Assignment: Going through the entries below, count each line that holds "pink" and give only the total.

Stored data entries:
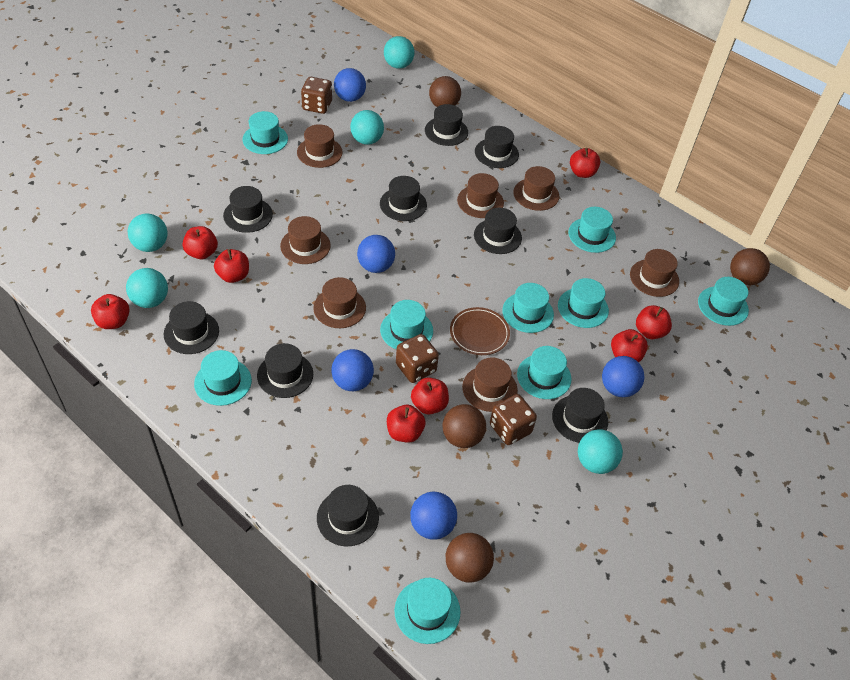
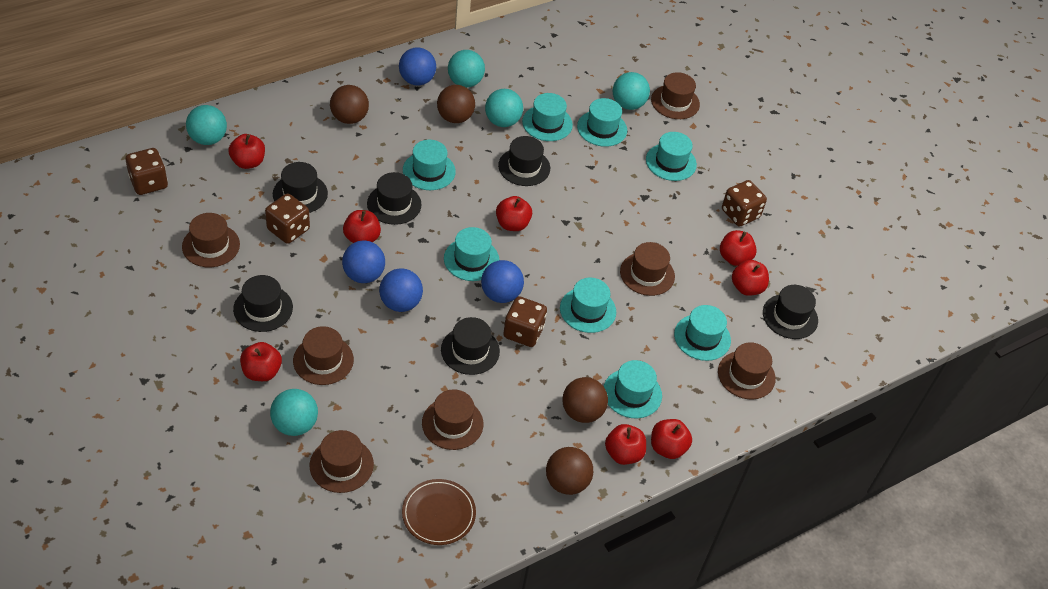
black hat: 9 -> 6
blue ball: 5 -> 4
brown dice: 3 -> 4
turquoise hat: 9 -> 8

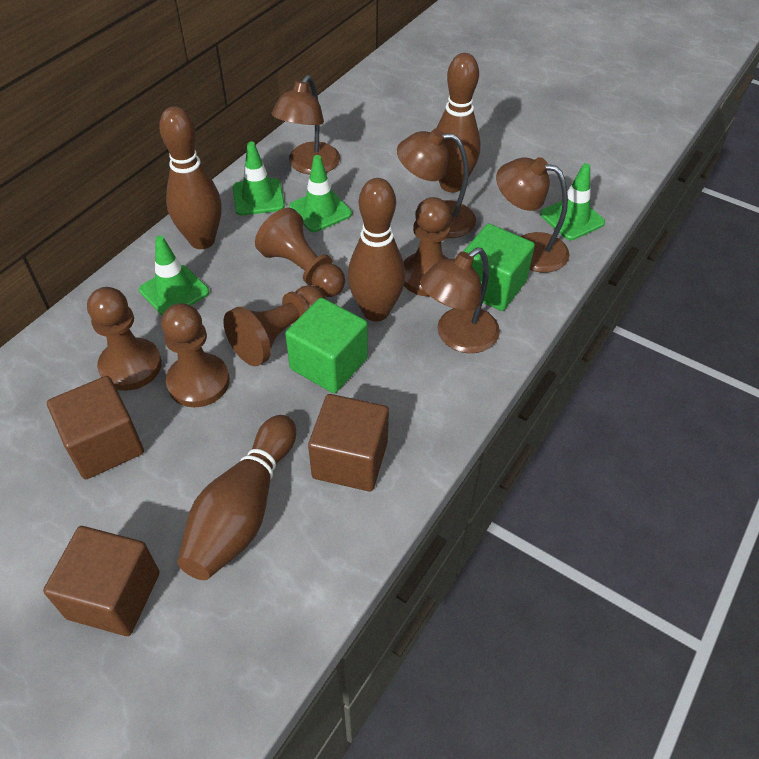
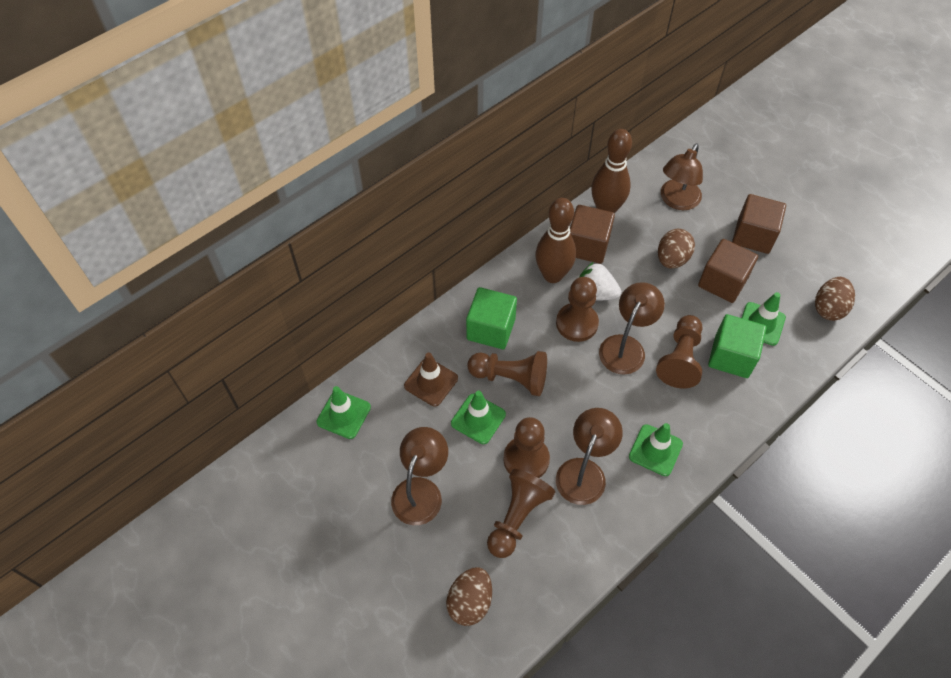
brown bowling pin: 4 -> 2
brown egg: 0 -> 3
brown traffic cone: 0 -> 1
white strawberry: 0 -> 1

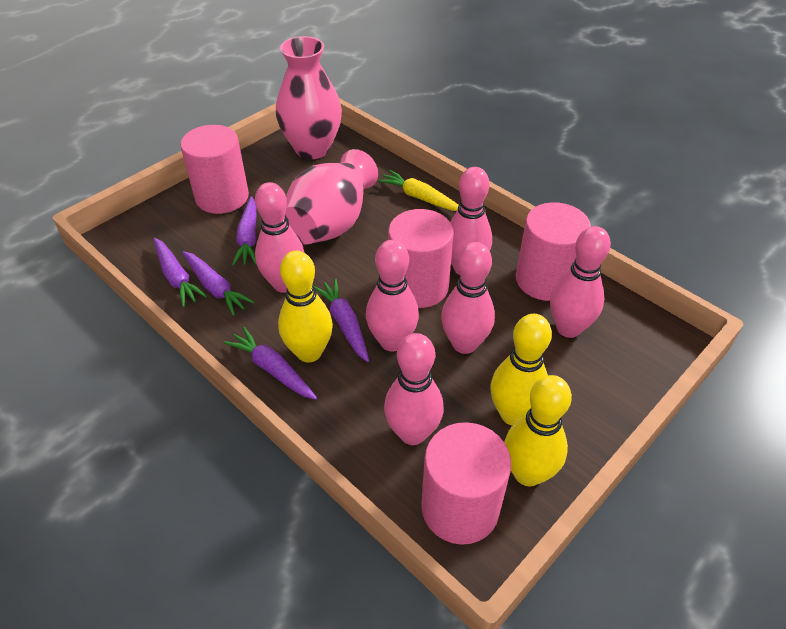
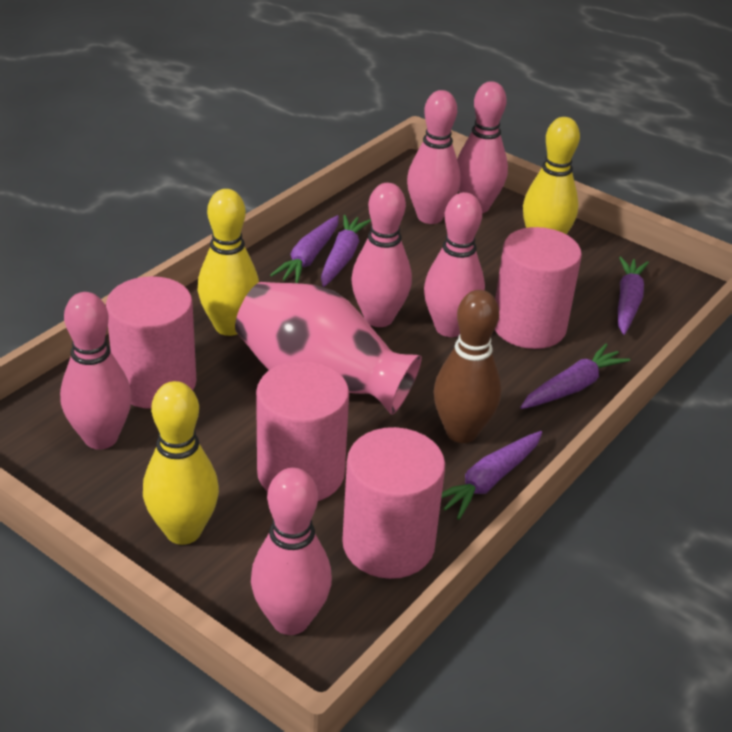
brown bowling pin: 0 -> 1
pink vase: 2 -> 1
yellow carrot: 1 -> 0

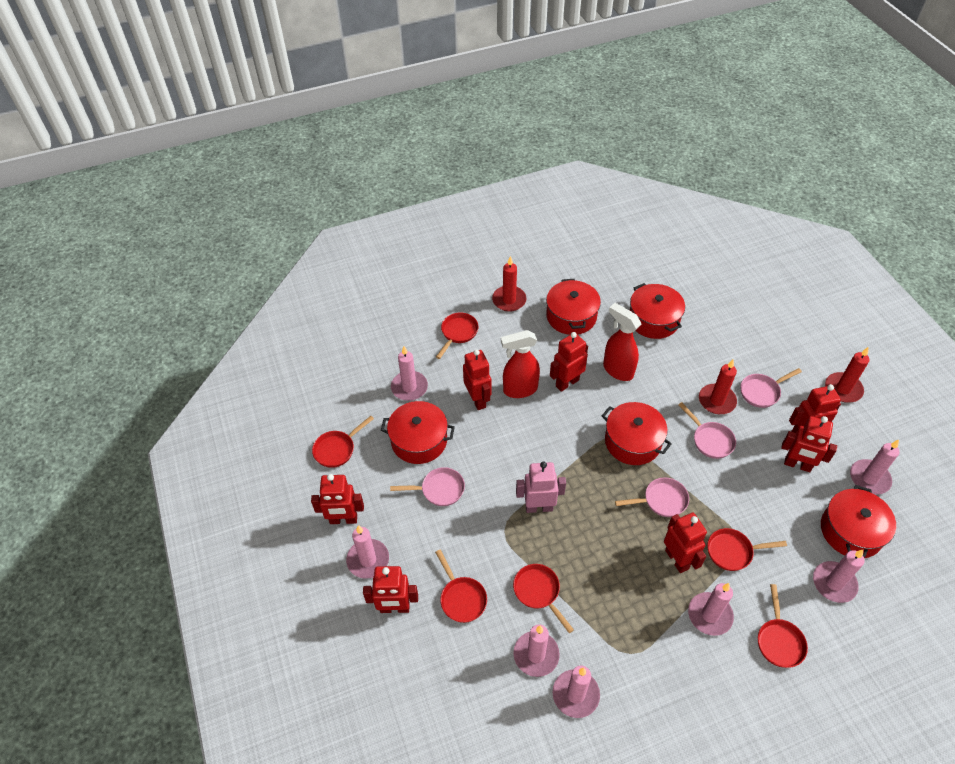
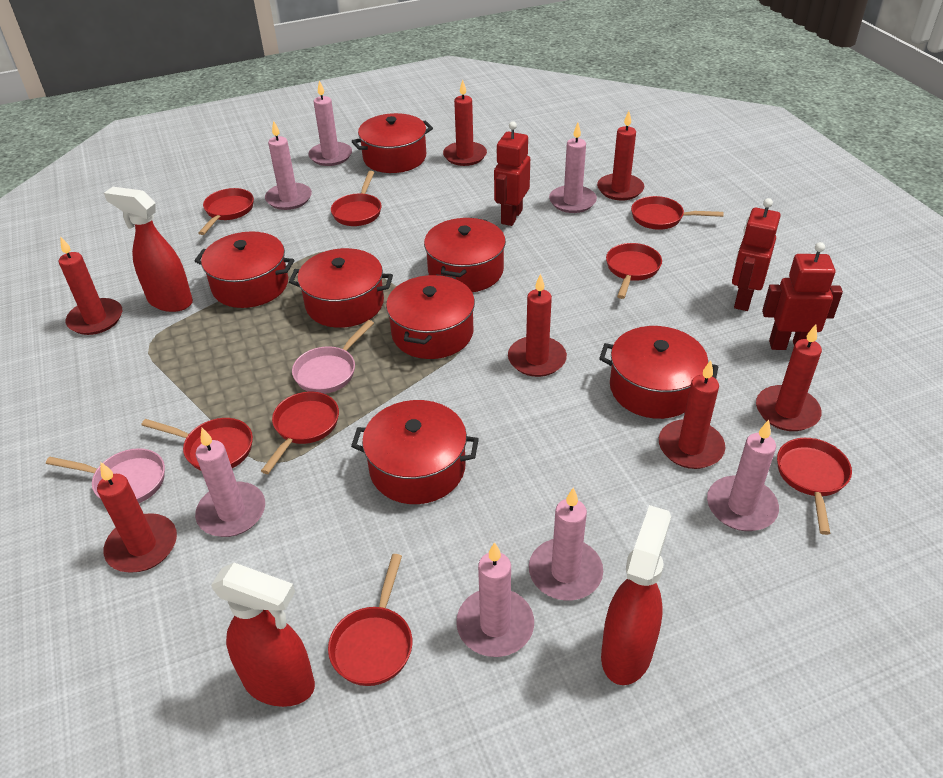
pink pan: 4 -> 2
pink robot: 1 -> 0
red candle: 3 -> 7
red pan: 6 -> 8
red pot: 5 -> 7
red robot: 7 -> 3
red spray bottle: 2 -> 3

Output below: 3